DATASET EXTRACT:
▬▬▬

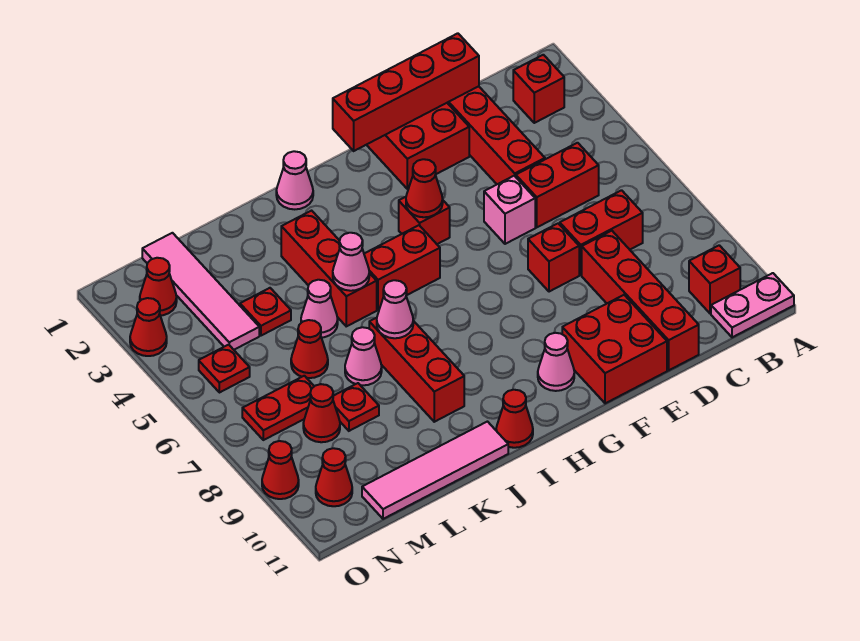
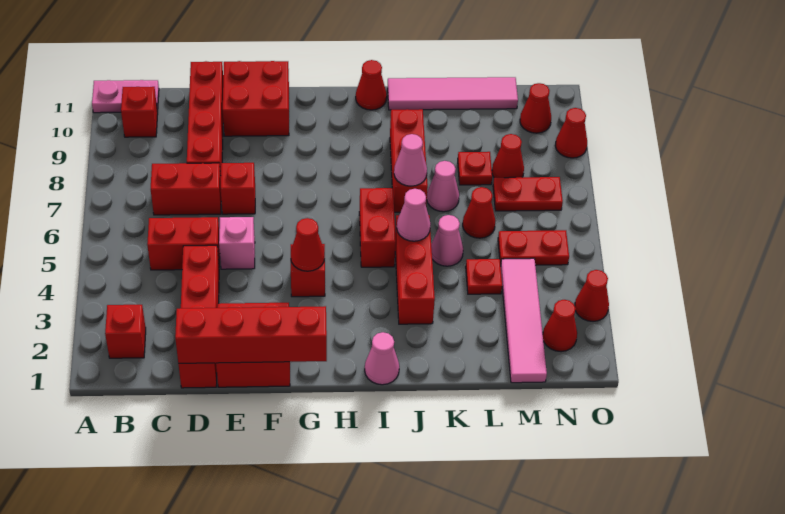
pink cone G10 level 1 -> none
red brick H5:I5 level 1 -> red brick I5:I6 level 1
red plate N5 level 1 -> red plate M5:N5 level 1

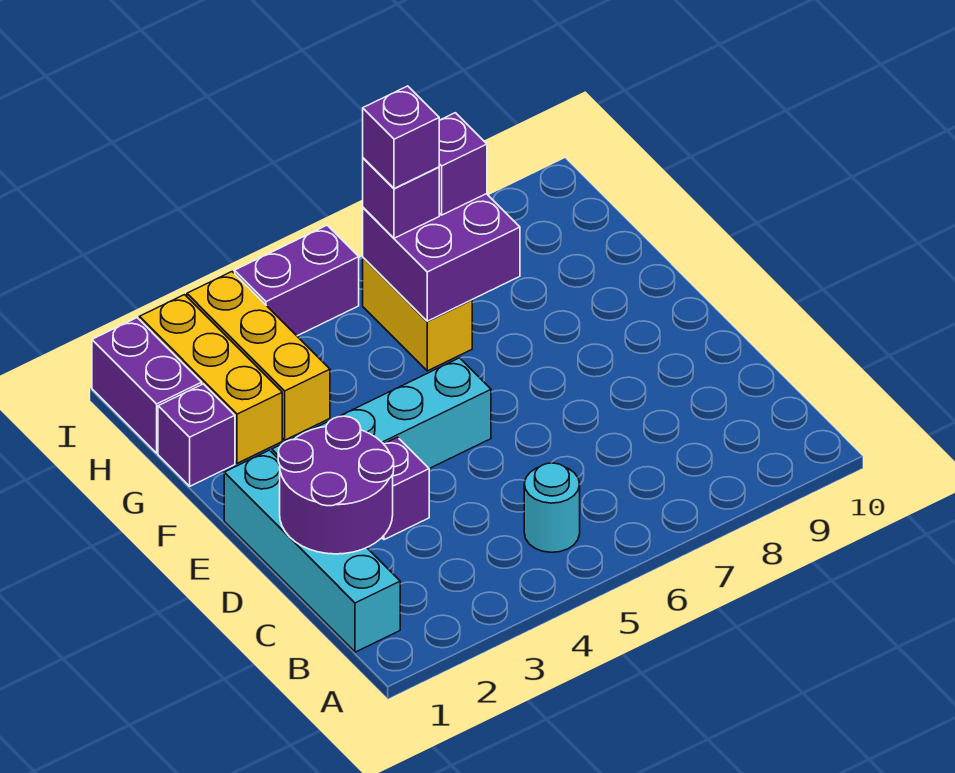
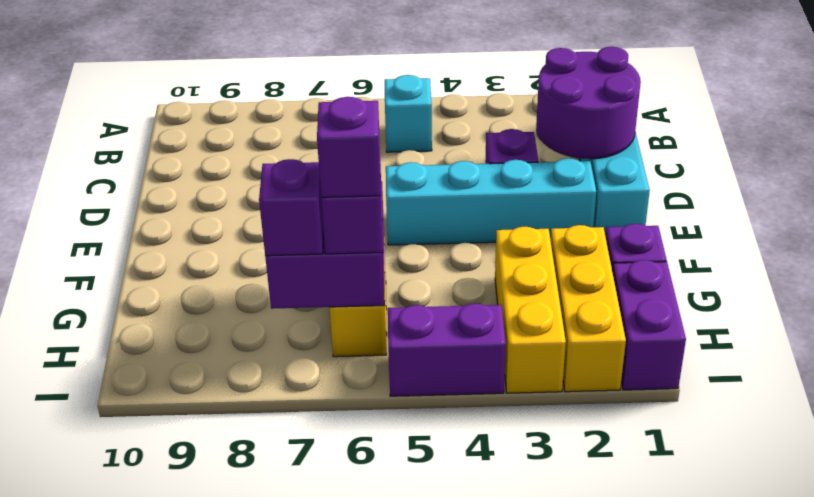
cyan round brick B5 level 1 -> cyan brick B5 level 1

▬▬▬

GOAL OF THE EXERCISE: Give back the material above exactly as written, but omit the images.

TASK SOLUTION:
pink cone G10 level 1 -> none
red brick H5:I5 level 1 -> red brick I5:I6 level 1
red plate N5 level 1 -> red plate M5:N5 level 1

cyan round brick B5 level 1 -> cyan brick B5 level 1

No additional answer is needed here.